Shape position tracking data:
━━━━━━━━━━━━━━━━━━━━

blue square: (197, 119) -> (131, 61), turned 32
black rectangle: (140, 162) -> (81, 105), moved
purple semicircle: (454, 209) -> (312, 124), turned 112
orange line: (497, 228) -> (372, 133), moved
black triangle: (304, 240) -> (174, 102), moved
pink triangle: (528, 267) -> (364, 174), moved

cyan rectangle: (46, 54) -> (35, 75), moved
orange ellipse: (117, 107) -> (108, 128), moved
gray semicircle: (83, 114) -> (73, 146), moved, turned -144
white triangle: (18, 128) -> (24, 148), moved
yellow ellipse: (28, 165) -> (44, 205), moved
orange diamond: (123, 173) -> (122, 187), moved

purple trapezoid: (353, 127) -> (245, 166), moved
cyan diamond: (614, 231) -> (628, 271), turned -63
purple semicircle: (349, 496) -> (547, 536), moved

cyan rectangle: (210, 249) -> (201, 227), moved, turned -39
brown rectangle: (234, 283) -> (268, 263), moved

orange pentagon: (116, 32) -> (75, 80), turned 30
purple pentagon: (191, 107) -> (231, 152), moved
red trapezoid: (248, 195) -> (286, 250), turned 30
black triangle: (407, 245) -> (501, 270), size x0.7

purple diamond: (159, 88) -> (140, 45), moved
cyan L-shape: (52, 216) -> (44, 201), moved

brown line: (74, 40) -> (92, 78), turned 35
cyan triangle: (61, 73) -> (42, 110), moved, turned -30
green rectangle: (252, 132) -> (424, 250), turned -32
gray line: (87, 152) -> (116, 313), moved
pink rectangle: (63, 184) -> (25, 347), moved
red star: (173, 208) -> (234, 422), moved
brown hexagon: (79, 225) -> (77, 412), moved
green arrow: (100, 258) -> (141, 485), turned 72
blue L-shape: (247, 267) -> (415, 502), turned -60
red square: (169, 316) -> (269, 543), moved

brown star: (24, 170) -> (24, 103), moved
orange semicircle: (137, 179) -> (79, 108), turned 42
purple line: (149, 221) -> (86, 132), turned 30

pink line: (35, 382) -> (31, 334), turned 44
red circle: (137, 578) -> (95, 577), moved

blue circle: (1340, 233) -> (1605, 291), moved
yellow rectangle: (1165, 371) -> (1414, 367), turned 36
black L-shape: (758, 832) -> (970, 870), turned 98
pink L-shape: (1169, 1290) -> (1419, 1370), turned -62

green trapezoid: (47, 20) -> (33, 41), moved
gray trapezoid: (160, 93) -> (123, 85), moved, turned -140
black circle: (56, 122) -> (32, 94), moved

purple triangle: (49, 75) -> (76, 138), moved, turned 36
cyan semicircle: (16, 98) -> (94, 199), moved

━━━━━━━━━━━━━━━━━━━━

PROBLEM DETAILS:
All lines in the data above from the one with "orange semicircle: (137, 179)" through the one with "black L-shape: (758, 832)" must be repeated exactly, and no others.

REPLY TO THE EXERCISE:
orange semicircle: (137, 179) -> (79, 108), turned 42
purple line: (149, 221) -> (86, 132), turned 30

pink line: (35, 382) -> (31, 334), turned 44
red circle: (137, 578) -> (95, 577), moved

blue circle: (1340, 233) -> (1605, 291), moved
yellow rectangle: (1165, 371) -> (1414, 367), turned 36
black L-shape: (758, 832) -> (970, 870), turned 98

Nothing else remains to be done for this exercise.